## THE TASK
Go to the line holding "none -> brown can [618,124,662,202]" in the entries below and write out exactly every line down to and including the line holding "none -> grey cylinder [603,238,652,277]".

Start of RECORD EXCERPTS

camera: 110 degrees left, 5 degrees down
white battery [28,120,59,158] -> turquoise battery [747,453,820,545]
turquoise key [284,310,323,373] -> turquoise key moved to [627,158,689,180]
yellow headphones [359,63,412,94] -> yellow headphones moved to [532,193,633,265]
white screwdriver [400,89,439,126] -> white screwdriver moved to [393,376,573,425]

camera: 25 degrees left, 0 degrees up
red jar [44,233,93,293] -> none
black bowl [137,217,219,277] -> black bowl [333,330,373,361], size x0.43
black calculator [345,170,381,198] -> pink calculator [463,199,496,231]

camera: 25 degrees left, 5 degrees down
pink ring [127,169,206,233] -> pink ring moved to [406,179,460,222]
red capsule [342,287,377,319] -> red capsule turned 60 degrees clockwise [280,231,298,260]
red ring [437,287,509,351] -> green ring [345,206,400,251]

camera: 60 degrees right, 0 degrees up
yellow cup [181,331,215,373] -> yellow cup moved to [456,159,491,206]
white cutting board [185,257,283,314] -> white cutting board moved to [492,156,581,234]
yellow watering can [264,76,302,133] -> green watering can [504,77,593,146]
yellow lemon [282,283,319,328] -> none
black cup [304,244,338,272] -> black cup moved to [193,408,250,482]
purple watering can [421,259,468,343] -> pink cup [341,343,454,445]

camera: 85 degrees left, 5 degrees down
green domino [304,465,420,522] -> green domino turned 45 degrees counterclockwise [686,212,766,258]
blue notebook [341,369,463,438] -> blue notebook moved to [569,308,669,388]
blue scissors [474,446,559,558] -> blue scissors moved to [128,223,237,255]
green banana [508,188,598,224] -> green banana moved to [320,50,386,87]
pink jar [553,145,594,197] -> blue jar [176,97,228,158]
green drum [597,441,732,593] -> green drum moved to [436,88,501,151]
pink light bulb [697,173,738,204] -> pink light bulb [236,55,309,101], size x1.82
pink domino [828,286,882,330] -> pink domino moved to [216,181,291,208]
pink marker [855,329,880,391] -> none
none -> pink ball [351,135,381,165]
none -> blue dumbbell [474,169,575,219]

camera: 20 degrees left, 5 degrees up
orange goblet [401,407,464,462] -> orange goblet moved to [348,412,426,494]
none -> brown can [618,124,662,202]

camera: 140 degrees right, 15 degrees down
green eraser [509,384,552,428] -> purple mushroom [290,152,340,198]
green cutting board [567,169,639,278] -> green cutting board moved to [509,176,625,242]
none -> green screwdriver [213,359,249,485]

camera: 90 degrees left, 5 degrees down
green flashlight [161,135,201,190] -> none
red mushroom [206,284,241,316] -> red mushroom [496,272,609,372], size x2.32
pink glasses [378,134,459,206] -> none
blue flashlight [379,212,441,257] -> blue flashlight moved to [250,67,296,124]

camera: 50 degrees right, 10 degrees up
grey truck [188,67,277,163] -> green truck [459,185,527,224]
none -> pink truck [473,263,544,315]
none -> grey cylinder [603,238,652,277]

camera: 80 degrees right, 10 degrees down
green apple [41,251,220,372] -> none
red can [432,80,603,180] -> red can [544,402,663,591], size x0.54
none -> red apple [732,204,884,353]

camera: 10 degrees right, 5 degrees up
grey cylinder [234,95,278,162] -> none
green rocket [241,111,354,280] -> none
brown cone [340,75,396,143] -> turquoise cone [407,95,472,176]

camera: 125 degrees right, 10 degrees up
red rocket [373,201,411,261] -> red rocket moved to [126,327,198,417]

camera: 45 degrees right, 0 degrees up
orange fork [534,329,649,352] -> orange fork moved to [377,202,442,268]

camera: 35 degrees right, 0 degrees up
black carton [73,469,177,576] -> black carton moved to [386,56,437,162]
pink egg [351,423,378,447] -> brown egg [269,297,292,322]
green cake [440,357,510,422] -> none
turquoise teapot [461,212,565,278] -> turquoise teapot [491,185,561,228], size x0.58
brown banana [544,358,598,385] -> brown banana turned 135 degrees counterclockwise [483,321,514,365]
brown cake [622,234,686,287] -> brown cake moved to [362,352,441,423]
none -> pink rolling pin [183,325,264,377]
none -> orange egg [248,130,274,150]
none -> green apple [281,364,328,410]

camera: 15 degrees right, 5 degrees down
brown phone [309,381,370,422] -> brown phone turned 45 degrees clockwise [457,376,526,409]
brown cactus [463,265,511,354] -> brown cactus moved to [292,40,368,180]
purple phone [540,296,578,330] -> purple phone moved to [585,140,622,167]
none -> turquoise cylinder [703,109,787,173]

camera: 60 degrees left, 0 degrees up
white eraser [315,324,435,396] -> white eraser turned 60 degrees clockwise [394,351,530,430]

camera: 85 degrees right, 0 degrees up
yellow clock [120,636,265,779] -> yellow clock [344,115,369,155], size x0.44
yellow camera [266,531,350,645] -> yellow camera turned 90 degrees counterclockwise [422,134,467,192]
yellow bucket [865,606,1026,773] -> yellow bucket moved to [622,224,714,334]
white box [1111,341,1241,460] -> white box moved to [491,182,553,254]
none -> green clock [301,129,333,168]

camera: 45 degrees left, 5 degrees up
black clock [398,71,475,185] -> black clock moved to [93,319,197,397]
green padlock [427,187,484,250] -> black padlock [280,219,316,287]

End of RECORD EXCERPTS

## WRITTEN ANSWER
none -> brown can [618,124,662,202]

camera: 140 degrees right, 15 degrees down
green eraser [509,384,552,428] -> purple mushroom [290,152,340,198]
green cutting board [567,169,639,278] -> green cutting board moved to [509,176,625,242]
none -> green screwdriver [213,359,249,485]

camera: 90 degrees left, 5 degrees down
green flashlight [161,135,201,190] -> none
red mushroom [206,284,241,316] -> red mushroom [496,272,609,372], size x2.32
pink glasses [378,134,459,206] -> none
blue flashlight [379,212,441,257] -> blue flashlight moved to [250,67,296,124]

camera: 50 degrees right, 10 degrees up
grey truck [188,67,277,163] -> green truck [459,185,527,224]
none -> pink truck [473,263,544,315]
none -> grey cylinder [603,238,652,277]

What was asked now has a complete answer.